• **Directions for this task**:
This task calls for the lines below starting at the one containing "none -> red brick D5:G5 level 1" and ending at the one containing "red round brick H8", repeated exactly with both ends kept and pictures left out.

____

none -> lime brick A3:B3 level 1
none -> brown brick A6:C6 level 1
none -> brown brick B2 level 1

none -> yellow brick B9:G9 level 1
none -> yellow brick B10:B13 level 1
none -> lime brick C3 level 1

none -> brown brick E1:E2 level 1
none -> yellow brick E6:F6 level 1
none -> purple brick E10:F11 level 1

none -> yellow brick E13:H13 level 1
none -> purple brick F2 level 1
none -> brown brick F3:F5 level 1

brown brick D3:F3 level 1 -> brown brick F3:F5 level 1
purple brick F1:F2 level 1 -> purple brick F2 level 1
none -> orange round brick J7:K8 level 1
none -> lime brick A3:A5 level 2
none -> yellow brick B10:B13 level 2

____

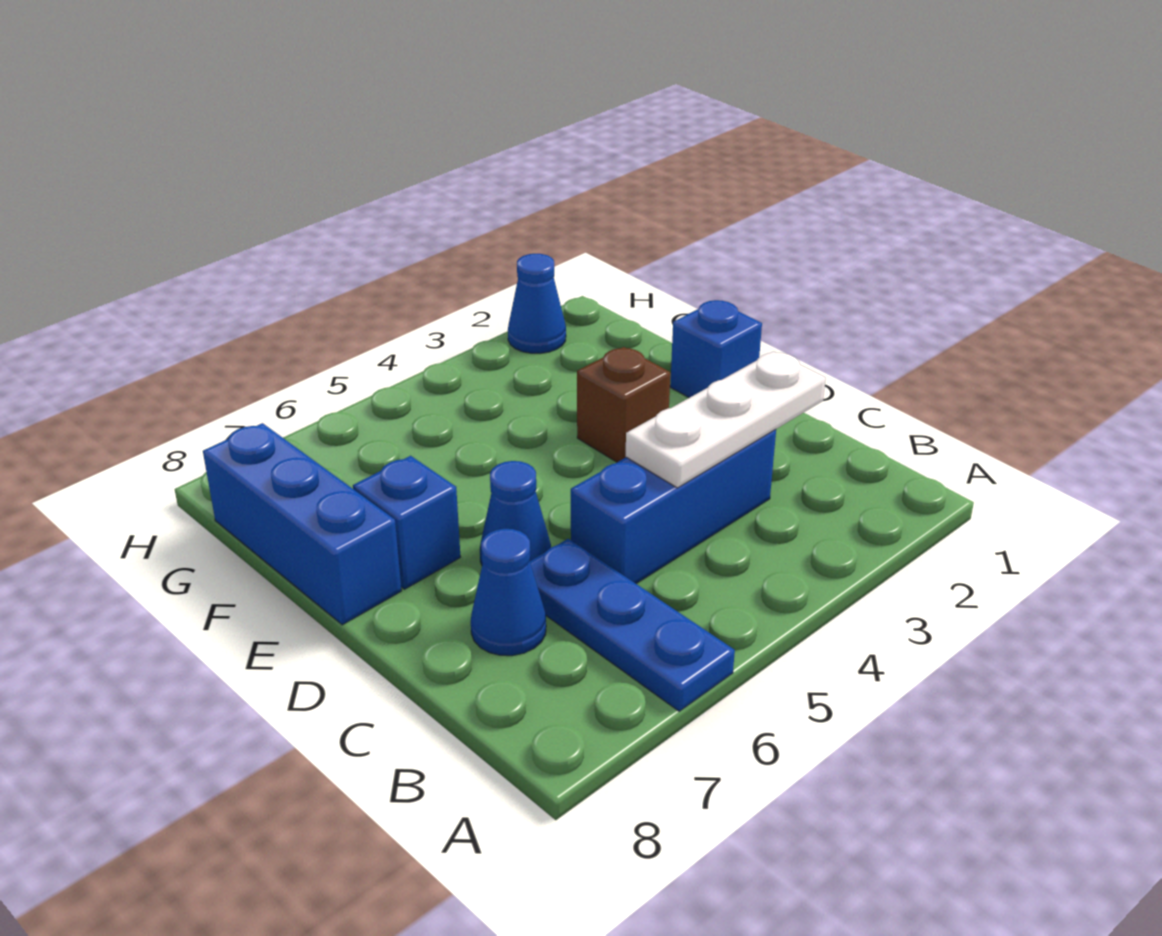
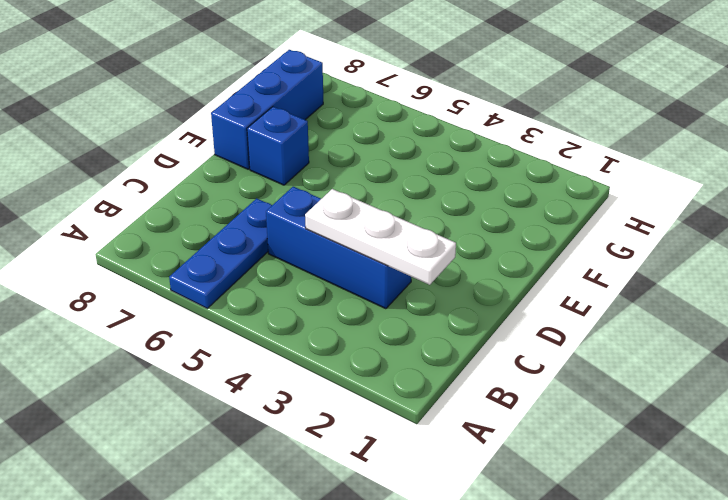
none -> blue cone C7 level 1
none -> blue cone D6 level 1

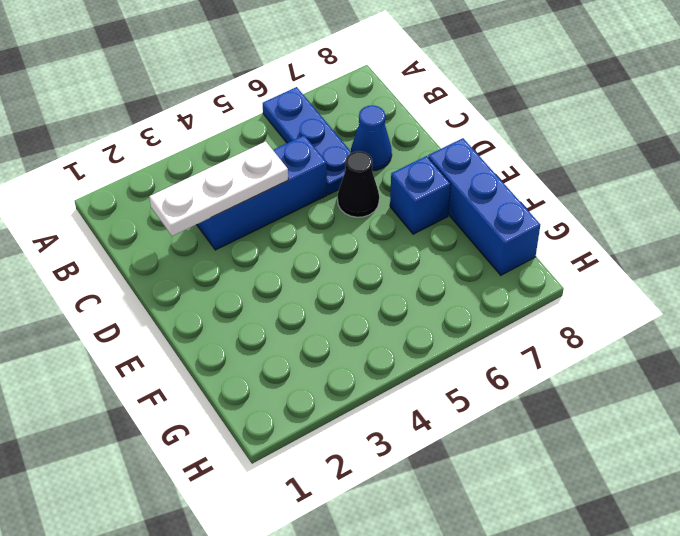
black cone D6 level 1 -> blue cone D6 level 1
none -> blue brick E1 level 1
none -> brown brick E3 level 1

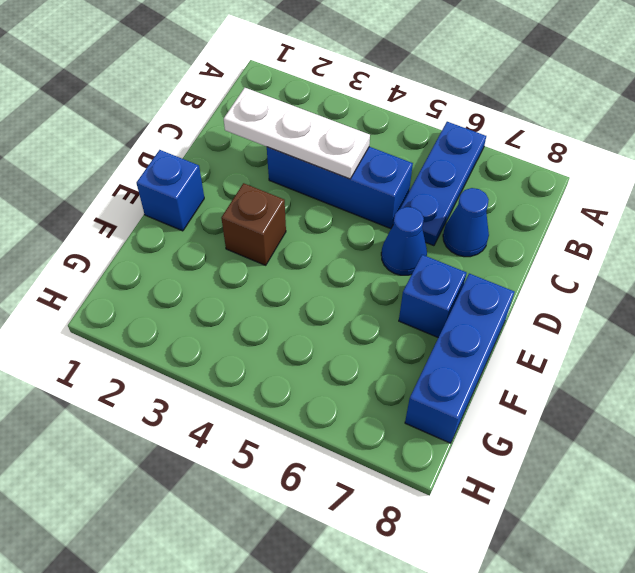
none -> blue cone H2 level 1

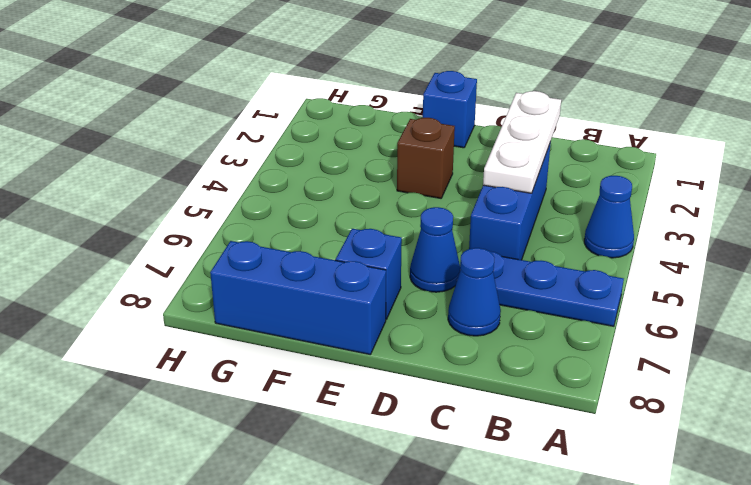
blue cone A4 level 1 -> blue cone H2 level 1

____

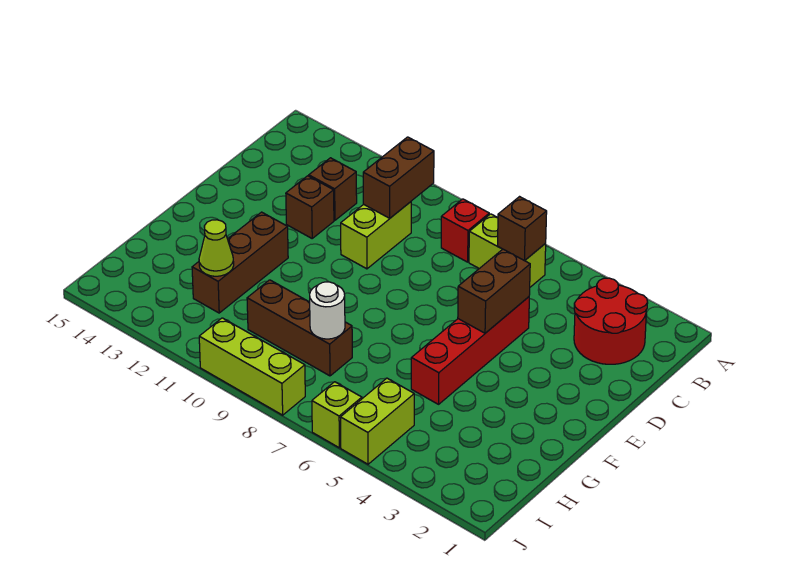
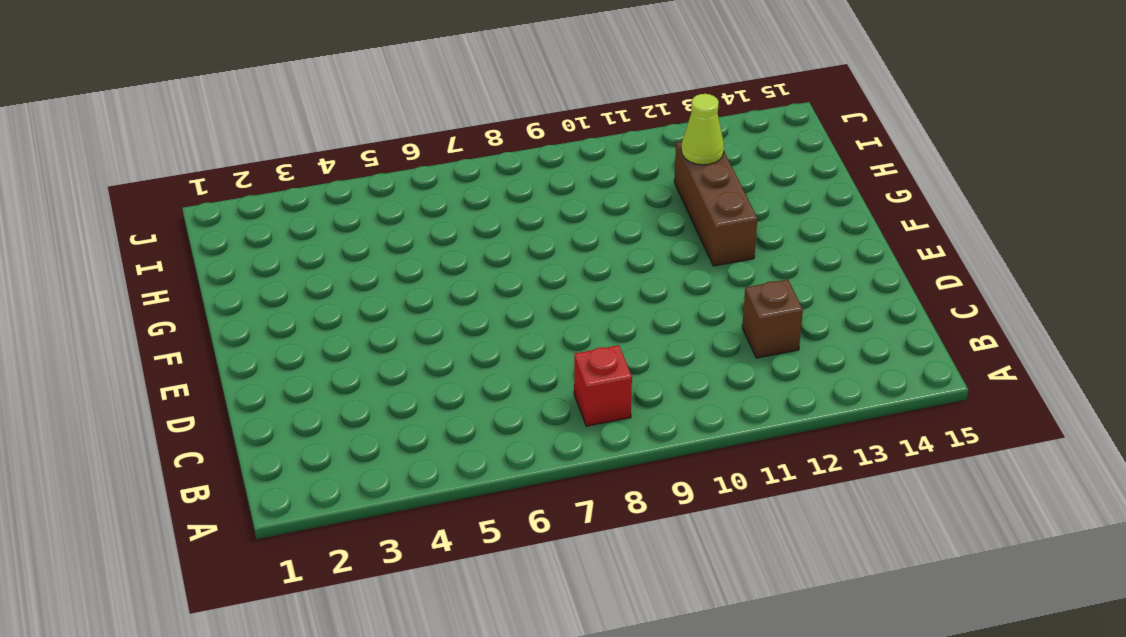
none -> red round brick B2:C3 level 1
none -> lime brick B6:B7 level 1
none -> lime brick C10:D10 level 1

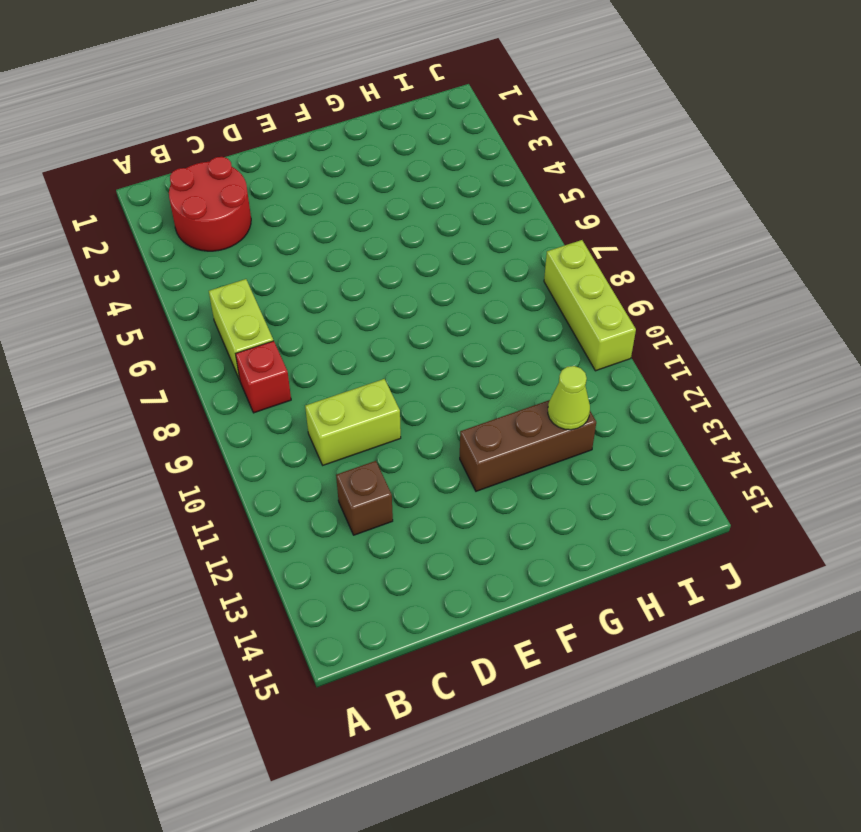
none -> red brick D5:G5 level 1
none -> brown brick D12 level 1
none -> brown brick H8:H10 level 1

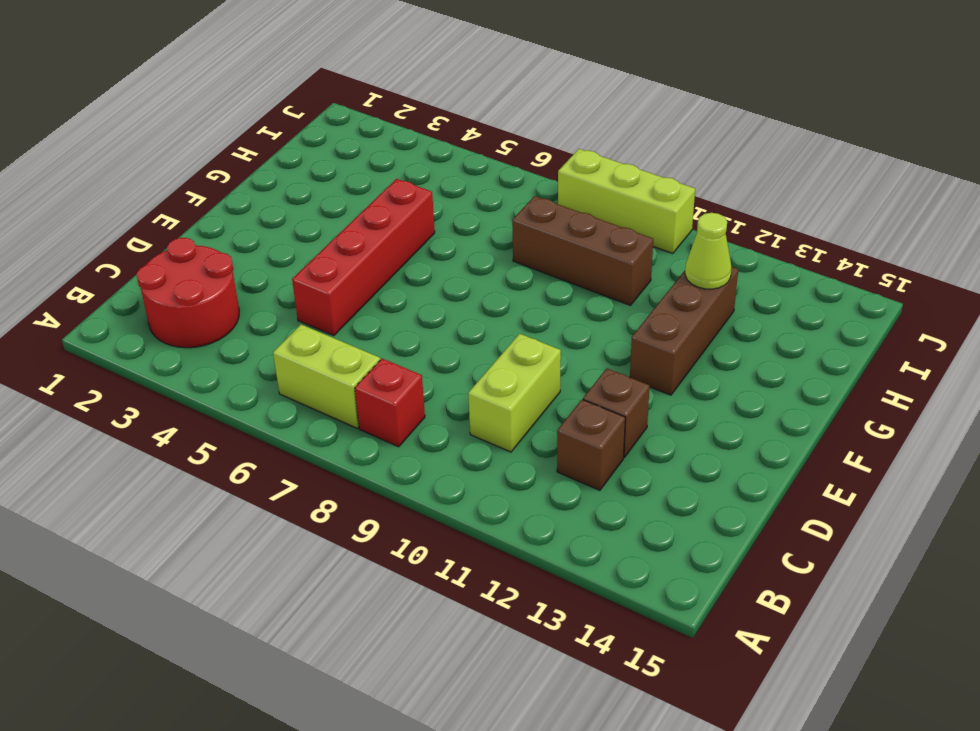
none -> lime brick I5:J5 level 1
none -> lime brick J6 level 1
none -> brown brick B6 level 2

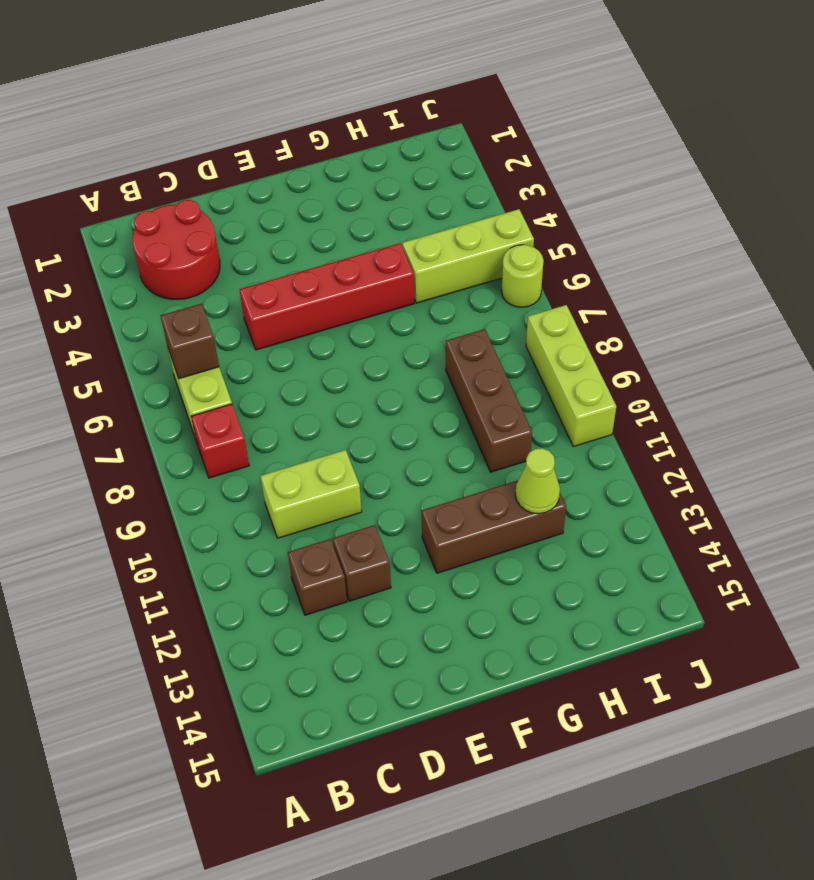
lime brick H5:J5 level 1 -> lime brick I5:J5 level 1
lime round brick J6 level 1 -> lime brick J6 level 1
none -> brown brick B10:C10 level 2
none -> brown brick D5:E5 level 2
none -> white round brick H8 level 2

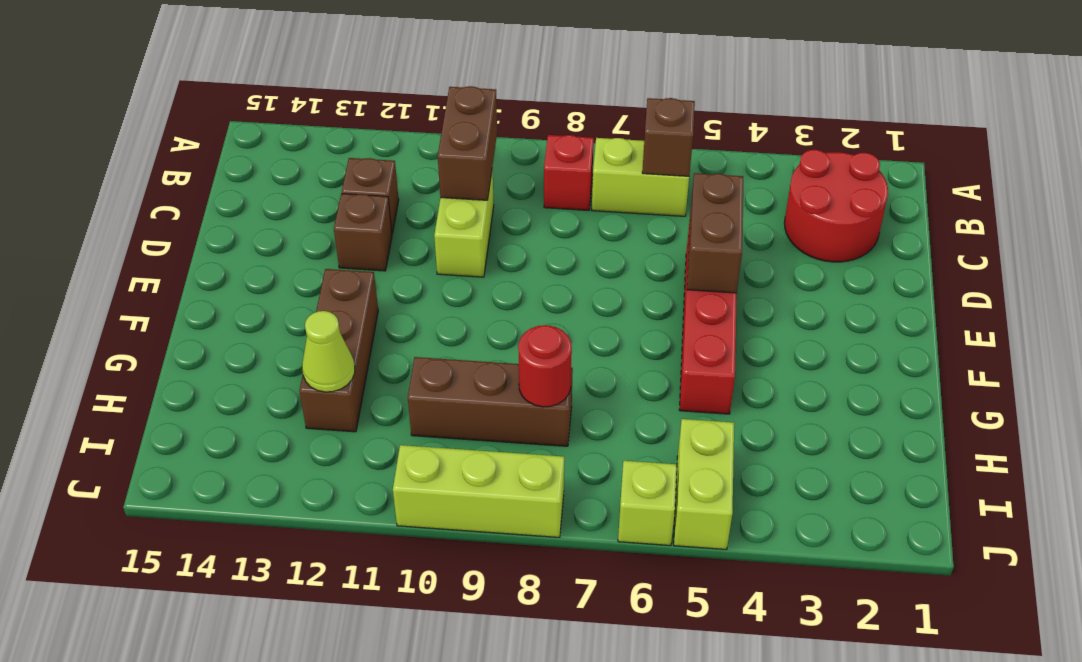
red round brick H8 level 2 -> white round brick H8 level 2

____

• **Solution for this exercise**:
none -> red brick D5:G5 level 1
none -> brown brick D12 level 1
none -> brown brick H8:H10 level 1

none -> lime brick I5:J5 level 1
none -> lime brick J6 level 1
none -> brown brick B6 level 2

lime brick H5:J5 level 1 -> lime brick I5:J5 level 1
lime round brick J6 level 1 -> lime brick J6 level 1
none -> brown brick B10:C10 level 2
none -> brown brick D5:E5 level 2
none -> white round brick H8 level 2

red round brick H8 level 2 -> white round brick H8 level 2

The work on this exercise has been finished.